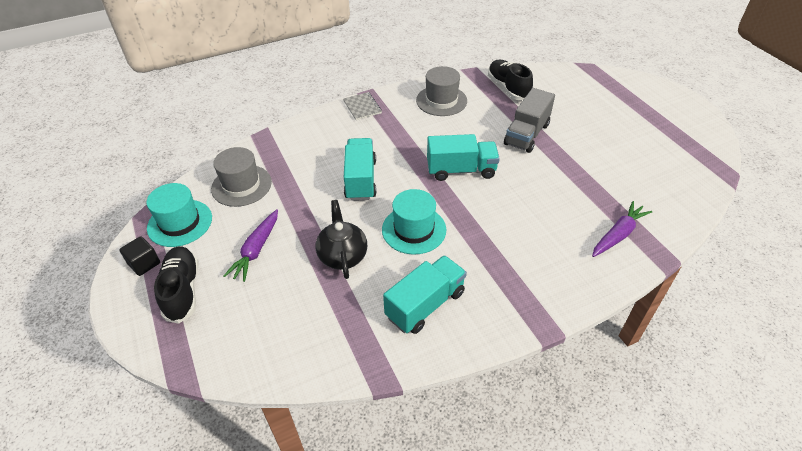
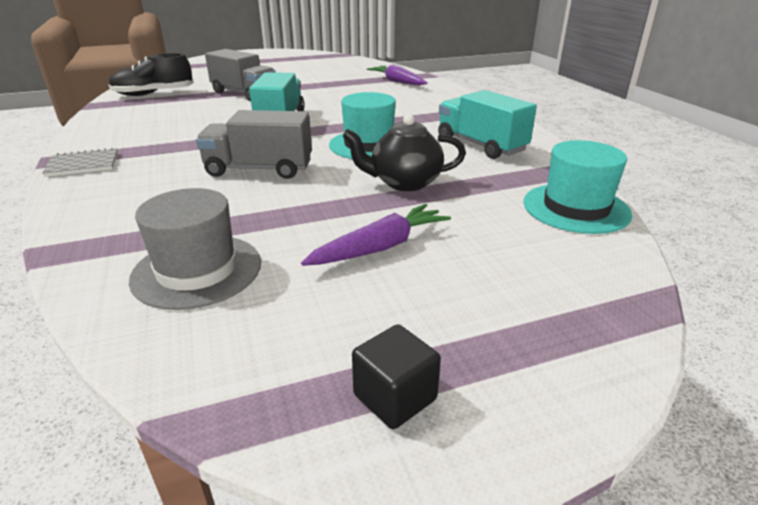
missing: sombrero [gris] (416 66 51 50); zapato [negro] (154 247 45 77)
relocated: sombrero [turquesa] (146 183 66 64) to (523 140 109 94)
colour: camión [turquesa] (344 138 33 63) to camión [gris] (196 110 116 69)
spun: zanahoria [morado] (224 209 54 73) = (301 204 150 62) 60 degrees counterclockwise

--- Problem requirements ---
The answer is each line in which the word "sombrero" occurs, copied from the material above.

--- Written response ---
missing: sombrero [gris] (416 66 51 50); zapato [negro] (154 247 45 77)
relocated: sombrero [turquesa] (146 183 66 64) to (523 140 109 94)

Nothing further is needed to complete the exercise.